WHAT THIS TASK INVOLVES:
Would you please retype, exactly, the lines of the listing below between the line with "R3: none -> 47k (n4, n13)" and the line with "R207: none -> 560 (N004, N008)", inclusive?

THE DATA:
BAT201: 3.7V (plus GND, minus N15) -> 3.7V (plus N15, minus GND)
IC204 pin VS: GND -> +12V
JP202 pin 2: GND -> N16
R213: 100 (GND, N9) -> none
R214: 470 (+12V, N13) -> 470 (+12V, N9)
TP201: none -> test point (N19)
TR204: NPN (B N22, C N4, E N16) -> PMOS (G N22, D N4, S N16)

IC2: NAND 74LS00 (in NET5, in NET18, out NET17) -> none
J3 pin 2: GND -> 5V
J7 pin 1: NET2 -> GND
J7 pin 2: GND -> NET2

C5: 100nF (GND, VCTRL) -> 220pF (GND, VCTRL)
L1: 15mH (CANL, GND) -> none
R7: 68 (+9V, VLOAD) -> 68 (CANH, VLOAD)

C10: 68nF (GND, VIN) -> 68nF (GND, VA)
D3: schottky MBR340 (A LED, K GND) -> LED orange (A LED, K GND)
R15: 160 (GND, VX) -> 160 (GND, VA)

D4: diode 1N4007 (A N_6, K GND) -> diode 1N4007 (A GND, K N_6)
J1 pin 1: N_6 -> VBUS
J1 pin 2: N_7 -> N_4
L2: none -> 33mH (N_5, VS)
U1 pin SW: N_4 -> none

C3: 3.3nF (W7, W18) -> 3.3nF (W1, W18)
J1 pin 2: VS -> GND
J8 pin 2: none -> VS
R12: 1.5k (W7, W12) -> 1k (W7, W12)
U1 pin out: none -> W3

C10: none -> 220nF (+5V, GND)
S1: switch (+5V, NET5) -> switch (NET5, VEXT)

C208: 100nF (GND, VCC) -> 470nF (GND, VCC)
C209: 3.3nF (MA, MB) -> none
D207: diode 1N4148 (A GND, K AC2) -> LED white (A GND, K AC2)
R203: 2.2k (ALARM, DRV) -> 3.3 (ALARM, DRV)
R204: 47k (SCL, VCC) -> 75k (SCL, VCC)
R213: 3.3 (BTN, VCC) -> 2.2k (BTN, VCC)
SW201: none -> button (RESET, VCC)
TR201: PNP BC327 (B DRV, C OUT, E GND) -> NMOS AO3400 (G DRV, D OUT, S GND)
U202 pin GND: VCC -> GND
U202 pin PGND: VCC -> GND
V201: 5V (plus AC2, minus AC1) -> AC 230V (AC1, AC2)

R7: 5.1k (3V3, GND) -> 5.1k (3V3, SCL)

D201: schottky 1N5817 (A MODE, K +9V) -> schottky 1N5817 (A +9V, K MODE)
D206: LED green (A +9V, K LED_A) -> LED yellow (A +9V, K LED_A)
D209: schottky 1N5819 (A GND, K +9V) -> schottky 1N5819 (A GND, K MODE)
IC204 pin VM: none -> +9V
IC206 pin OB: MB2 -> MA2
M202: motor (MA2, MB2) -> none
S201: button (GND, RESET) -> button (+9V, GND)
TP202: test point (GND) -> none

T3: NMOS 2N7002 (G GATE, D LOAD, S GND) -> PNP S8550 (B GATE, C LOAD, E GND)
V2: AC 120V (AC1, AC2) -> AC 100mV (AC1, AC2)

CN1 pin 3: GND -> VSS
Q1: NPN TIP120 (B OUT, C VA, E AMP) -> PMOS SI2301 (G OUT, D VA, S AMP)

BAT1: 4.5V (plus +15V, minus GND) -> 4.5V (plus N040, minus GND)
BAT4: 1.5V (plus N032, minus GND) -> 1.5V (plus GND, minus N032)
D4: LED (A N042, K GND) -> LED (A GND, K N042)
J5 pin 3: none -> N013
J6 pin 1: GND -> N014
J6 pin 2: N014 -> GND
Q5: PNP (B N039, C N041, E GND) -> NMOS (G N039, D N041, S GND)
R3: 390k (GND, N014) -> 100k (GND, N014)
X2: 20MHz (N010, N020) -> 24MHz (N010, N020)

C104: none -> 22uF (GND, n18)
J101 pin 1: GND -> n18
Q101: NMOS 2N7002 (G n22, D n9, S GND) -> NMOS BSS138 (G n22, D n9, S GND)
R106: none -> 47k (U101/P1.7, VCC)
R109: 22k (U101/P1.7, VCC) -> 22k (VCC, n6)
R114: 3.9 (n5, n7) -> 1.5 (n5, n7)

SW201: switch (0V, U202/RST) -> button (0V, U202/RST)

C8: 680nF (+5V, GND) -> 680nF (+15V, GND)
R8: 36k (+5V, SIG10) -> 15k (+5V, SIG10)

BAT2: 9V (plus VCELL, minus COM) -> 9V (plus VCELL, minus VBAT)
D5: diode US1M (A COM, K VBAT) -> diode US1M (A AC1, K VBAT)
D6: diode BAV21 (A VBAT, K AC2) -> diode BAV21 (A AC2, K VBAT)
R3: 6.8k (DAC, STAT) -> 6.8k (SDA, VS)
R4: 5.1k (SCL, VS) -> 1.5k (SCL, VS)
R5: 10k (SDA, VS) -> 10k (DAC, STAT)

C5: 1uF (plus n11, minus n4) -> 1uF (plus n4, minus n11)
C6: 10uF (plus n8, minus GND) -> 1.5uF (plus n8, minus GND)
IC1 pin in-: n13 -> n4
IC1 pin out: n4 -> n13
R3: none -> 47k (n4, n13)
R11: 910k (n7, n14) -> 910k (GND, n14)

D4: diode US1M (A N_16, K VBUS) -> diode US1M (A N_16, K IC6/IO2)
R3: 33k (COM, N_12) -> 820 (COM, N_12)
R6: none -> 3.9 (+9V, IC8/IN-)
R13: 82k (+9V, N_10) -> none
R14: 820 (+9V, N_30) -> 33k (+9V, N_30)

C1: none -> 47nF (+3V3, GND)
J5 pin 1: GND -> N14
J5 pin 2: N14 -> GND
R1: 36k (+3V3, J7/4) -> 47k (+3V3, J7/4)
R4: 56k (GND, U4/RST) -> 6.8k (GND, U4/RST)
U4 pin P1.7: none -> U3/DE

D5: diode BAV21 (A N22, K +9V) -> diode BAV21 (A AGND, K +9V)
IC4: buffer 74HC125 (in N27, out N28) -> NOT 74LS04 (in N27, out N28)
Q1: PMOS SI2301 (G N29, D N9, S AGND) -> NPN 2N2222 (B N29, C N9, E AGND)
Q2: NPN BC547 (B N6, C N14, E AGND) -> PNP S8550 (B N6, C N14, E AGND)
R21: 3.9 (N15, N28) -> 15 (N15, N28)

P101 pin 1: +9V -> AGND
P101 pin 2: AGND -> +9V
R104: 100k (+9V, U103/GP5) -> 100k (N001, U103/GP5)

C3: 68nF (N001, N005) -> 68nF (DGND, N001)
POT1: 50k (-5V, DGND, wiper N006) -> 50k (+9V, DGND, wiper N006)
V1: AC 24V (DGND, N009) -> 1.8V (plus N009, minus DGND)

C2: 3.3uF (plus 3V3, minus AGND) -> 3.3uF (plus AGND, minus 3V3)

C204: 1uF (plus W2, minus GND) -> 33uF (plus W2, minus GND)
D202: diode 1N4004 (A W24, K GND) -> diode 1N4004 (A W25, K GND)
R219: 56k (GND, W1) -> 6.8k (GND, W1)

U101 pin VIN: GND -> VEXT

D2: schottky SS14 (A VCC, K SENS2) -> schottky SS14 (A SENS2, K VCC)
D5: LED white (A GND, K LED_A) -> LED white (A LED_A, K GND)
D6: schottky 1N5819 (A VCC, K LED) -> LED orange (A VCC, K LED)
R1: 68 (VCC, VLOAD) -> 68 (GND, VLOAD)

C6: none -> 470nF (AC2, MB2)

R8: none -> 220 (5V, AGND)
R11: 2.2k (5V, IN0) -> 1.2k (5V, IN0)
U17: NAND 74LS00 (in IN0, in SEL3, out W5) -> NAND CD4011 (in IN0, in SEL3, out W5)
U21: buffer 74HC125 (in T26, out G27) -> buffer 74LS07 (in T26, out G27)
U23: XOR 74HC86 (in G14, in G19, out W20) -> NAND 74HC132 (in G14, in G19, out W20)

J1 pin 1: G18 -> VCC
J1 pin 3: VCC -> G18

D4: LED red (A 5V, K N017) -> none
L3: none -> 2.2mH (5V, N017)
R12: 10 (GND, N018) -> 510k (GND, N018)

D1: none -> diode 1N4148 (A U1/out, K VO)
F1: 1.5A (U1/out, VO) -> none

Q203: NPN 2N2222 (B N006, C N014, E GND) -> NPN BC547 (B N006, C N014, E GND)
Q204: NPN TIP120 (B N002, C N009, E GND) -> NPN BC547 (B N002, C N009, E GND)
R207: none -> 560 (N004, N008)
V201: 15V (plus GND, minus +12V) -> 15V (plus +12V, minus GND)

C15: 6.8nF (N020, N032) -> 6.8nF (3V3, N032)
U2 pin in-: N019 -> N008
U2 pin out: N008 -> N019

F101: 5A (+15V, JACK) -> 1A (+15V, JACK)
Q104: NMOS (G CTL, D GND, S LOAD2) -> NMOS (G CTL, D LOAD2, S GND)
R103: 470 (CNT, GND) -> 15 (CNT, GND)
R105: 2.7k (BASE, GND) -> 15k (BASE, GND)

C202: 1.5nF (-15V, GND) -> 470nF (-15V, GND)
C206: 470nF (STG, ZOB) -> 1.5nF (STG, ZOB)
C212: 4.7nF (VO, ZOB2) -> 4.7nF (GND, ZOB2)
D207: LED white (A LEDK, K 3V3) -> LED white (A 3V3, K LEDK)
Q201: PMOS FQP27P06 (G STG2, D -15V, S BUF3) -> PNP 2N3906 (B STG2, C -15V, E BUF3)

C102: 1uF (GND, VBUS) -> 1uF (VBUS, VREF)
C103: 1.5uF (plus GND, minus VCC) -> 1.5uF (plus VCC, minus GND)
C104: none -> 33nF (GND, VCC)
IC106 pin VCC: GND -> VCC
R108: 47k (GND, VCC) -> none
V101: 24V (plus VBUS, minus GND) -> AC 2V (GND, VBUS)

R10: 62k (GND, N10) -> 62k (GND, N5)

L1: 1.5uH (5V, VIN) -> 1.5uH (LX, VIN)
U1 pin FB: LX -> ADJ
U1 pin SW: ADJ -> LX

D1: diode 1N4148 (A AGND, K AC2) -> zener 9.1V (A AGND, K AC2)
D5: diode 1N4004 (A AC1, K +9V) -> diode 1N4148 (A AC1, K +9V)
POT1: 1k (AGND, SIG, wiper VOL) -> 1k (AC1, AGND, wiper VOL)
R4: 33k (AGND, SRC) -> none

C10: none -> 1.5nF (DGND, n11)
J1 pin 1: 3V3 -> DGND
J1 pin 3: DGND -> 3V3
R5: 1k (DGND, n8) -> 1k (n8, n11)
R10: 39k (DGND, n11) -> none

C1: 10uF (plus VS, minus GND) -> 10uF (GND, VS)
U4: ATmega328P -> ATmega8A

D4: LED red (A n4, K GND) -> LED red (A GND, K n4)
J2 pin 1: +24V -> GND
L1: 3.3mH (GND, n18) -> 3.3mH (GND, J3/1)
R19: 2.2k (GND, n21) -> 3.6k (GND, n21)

RESULT OF THE TASK:
R3: none -> 47k (n4, n13)
R11: 910k (n7, n14) -> 910k (GND, n14)

D4: diode US1M (A N_16, K VBUS) -> diode US1M (A N_16, K IC6/IO2)
R3: 33k (COM, N_12) -> 820 (COM, N_12)
R6: none -> 3.9 (+9V, IC8/IN-)
R13: 82k (+9V, N_10) -> none
R14: 820 (+9V, N_30) -> 33k (+9V, N_30)

C1: none -> 47nF (+3V3, GND)
J5 pin 1: GND -> N14
J5 pin 2: N14 -> GND
R1: 36k (+3V3, J7/4) -> 47k (+3V3, J7/4)
R4: 56k (GND, U4/RST) -> 6.8k (GND, U4/RST)
U4 pin P1.7: none -> U3/DE

D5: diode BAV21 (A N22, K +9V) -> diode BAV21 (A AGND, K +9V)
IC4: buffer 74HC125 (in N27, out N28) -> NOT 74LS04 (in N27, out N28)
Q1: PMOS SI2301 (G N29, D N9, S AGND) -> NPN 2N2222 (B N29, C N9, E AGND)
Q2: NPN BC547 (B N6, C N14, E AGND) -> PNP S8550 (B N6, C N14, E AGND)
R21: 3.9 (N15, N28) -> 15 (N15, N28)

P101 pin 1: +9V -> AGND
P101 pin 2: AGND -> +9V
R104: 100k (+9V, U103/GP5) -> 100k (N001, U103/GP5)

C3: 68nF (N001, N005) -> 68nF (DGND, N001)
POT1: 50k (-5V, DGND, wiper N006) -> 50k (+9V, DGND, wiper N006)
V1: AC 24V (DGND, N009) -> 1.8V (plus N009, minus DGND)

C2: 3.3uF (plus 3V3, minus AGND) -> 3.3uF (plus AGND, minus 3V3)

C204: 1uF (plus W2, minus GND) -> 33uF (plus W2, minus GND)
D202: diode 1N4004 (A W24, K GND) -> diode 1N4004 (A W25, K GND)
R219: 56k (GND, W1) -> 6.8k (GND, W1)

U101 pin VIN: GND -> VEXT

D2: schottky SS14 (A VCC, K SENS2) -> schottky SS14 (A SENS2, K VCC)
D5: LED white (A GND, K LED_A) -> LED white (A LED_A, K GND)
D6: schottky 1N5819 (A VCC, K LED) -> LED orange (A VCC, K LED)
R1: 68 (VCC, VLOAD) -> 68 (GND, VLOAD)

C6: none -> 470nF (AC2, MB2)

R8: none -> 220 (5V, AGND)
R11: 2.2k (5V, IN0) -> 1.2k (5V, IN0)
U17: NAND 74LS00 (in IN0, in SEL3, out W5) -> NAND CD4011 (in IN0, in SEL3, out W5)
U21: buffer 74HC125 (in T26, out G27) -> buffer 74LS07 (in T26, out G27)
U23: XOR 74HC86 (in G14, in G19, out W20) -> NAND 74HC132 (in G14, in G19, out W20)

J1 pin 1: G18 -> VCC
J1 pin 3: VCC -> G18

D4: LED red (A 5V, K N017) -> none
L3: none -> 2.2mH (5V, N017)
R12: 10 (GND, N018) -> 510k (GND, N018)

D1: none -> diode 1N4148 (A U1/out, K VO)
F1: 1.5A (U1/out, VO) -> none

Q203: NPN 2N2222 (B N006, C N014, E GND) -> NPN BC547 (B N006, C N014, E GND)
Q204: NPN TIP120 (B N002, C N009, E GND) -> NPN BC547 (B N002, C N009, E GND)
R207: none -> 560 (N004, N008)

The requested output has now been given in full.